Extracted information:

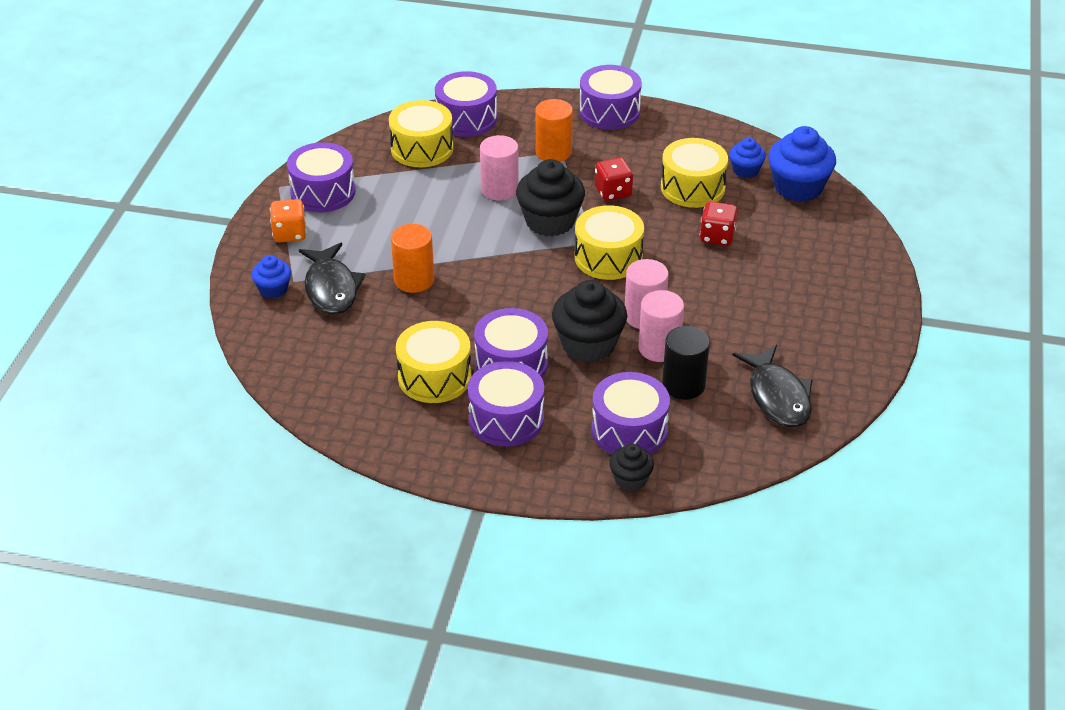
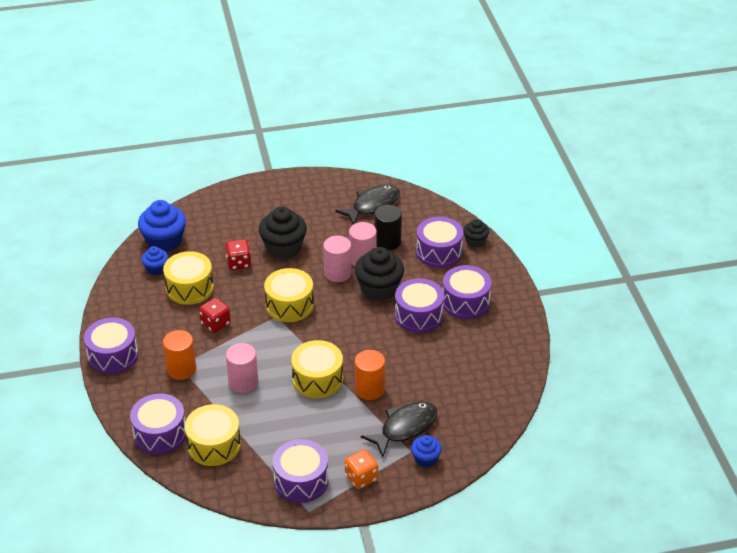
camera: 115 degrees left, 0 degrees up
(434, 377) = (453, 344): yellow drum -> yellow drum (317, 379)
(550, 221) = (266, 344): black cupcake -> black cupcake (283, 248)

==

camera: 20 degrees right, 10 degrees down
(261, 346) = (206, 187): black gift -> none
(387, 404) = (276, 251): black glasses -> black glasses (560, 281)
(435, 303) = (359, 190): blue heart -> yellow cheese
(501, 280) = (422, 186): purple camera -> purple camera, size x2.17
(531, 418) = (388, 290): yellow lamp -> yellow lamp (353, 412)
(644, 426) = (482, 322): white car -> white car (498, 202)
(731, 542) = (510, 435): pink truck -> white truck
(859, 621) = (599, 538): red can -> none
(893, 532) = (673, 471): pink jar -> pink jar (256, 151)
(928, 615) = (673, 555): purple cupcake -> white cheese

...

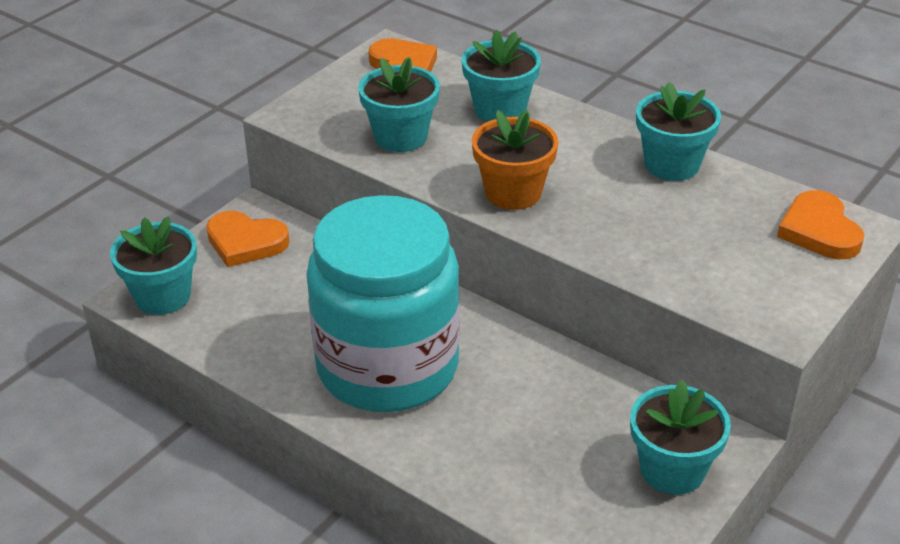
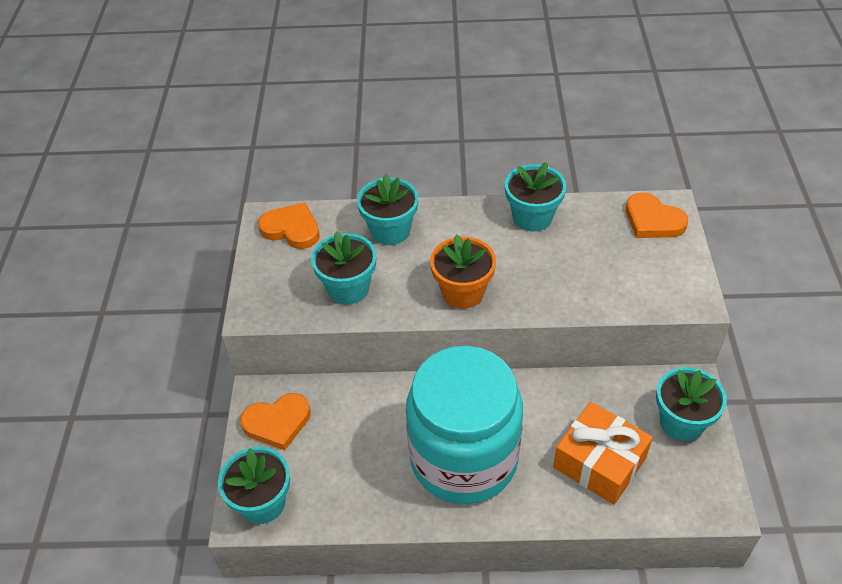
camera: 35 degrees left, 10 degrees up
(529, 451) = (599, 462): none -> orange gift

Work instruction: Set down only the lines above that fall between the line holding "camera: 115 degrees left, 0 degrees up" and the line holding "(550, 221) = (266, 344): black", inclusive, keeping each exact.

Solution below:
camera: 115 degrees left, 0 degrees up
(434, 377) = (453, 344): yellow drum -> yellow drum (317, 379)
(550, 221) = (266, 344): black cupcake -> black cupcake (283, 248)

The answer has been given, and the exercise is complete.